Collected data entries
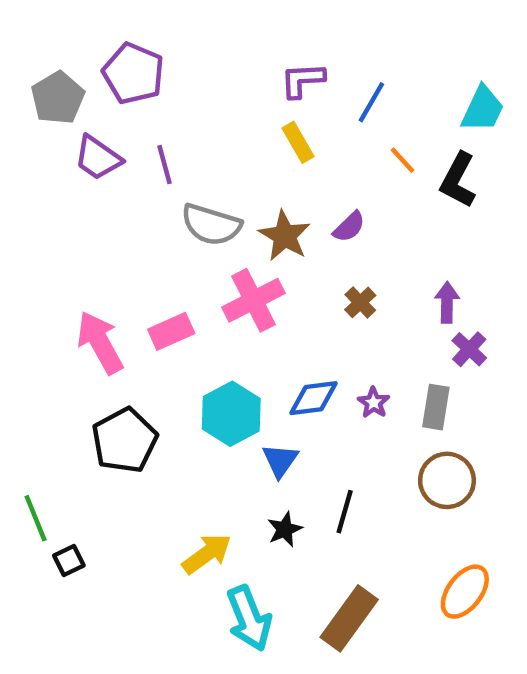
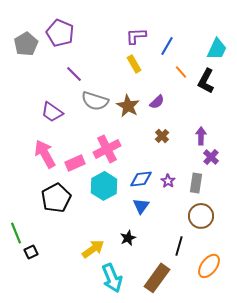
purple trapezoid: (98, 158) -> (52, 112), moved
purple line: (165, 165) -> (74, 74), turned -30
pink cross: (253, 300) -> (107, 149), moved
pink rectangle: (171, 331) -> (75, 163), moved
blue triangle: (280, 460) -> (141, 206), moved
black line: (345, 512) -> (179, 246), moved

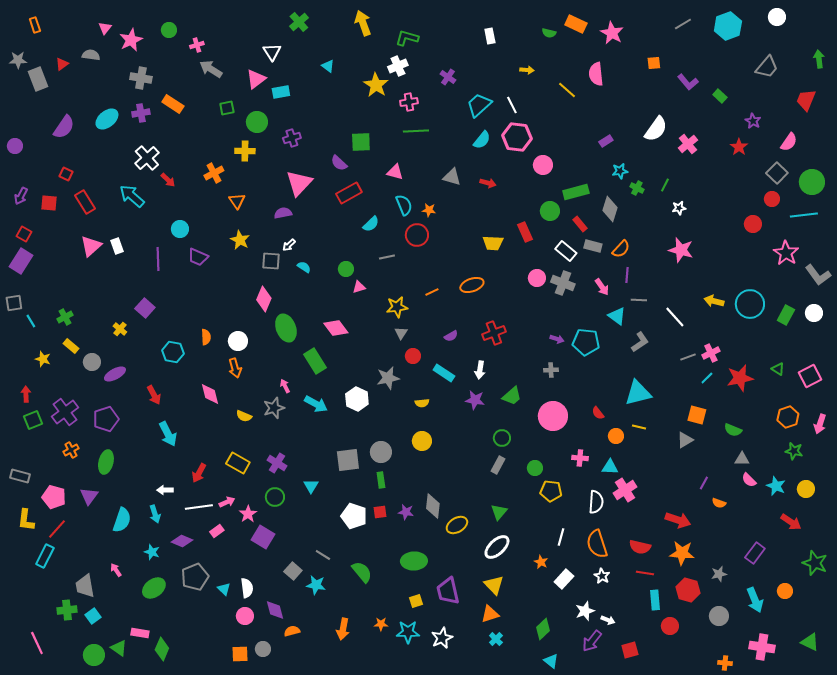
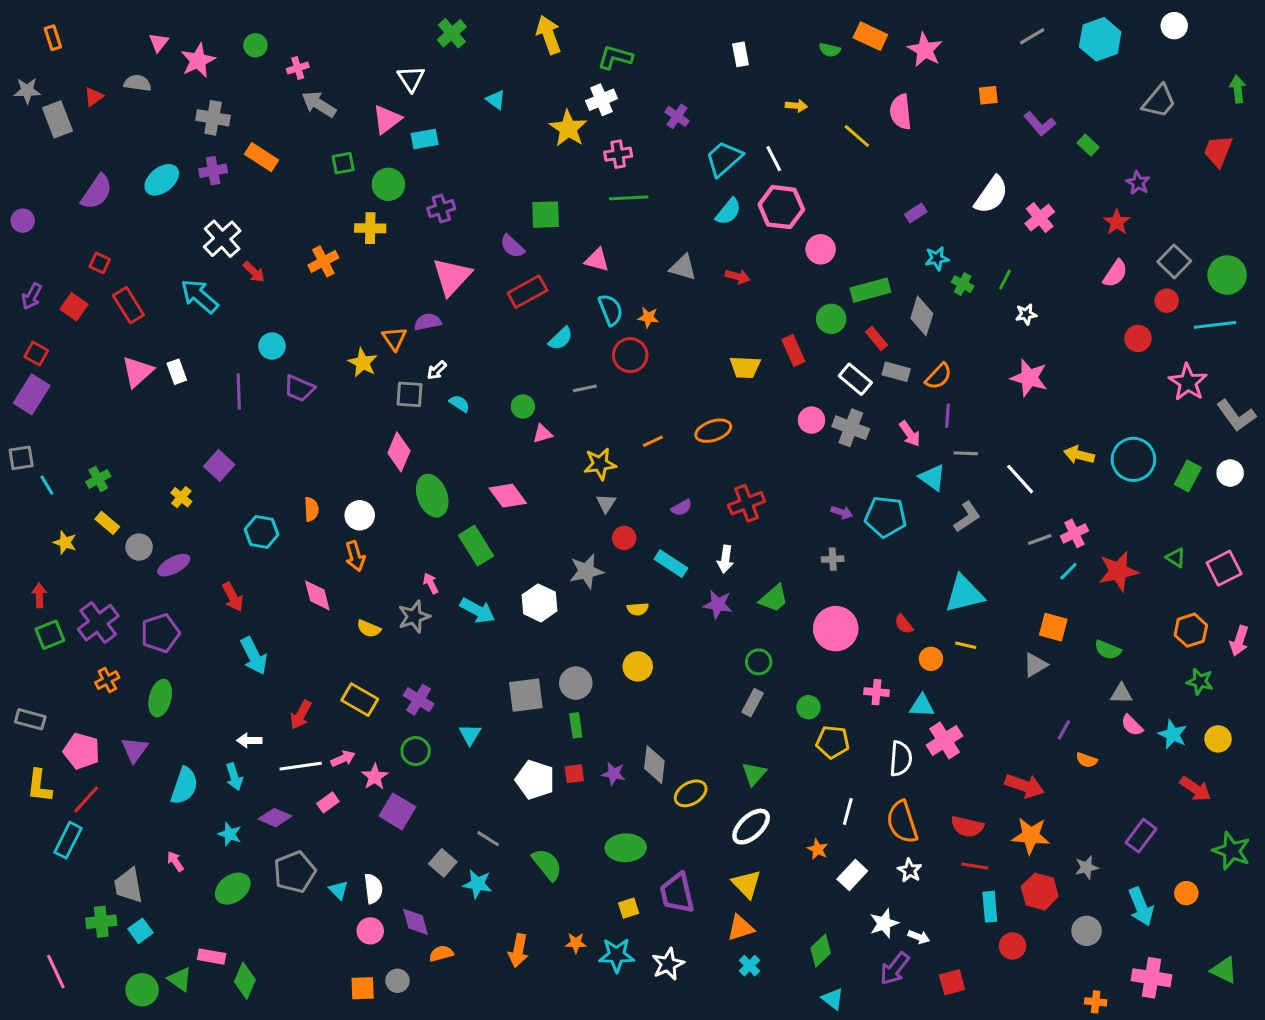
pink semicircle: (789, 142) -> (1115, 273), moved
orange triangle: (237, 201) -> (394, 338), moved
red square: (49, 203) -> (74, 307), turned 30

The task
Above are the records; set down exactly the lines from the line containing "blue triangle: (280, 460)" through their last line, leaving every picture out.

Task response
blue triangle: (280, 460) -> (141, 206), moved
black line: (345, 512) -> (179, 246), moved

pink semicircle: (789, 142) -> (1115, 273), moved
orange triangle: (237, 201) -> (394, 338), moved
red square: (49, 203) -> (74, 307), turned 30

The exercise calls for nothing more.